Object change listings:
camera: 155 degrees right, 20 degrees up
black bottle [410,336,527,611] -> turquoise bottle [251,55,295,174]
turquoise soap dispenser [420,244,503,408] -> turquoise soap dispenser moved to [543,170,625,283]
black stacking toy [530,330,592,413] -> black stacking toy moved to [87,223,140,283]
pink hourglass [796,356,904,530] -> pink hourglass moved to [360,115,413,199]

▶ **Activity**
Retype the records above in full, exactly.

▶ **Answer to this task**
camera: 155 degrees right, 20 degrees up
black bottle [410,336,527,611] -> turquoise bottle [251,55,295,174]
turquoise soap dispenser [420,244,503,408] -> turquoise soap dispenser moved to [543,170,625,283]
black stacking toy [530,330,592,413] -> black stacking toy moved to [87,223,140,283]
pink hourglass [796,356,904,530] -> pink hourglass moved to [360,115,413,199]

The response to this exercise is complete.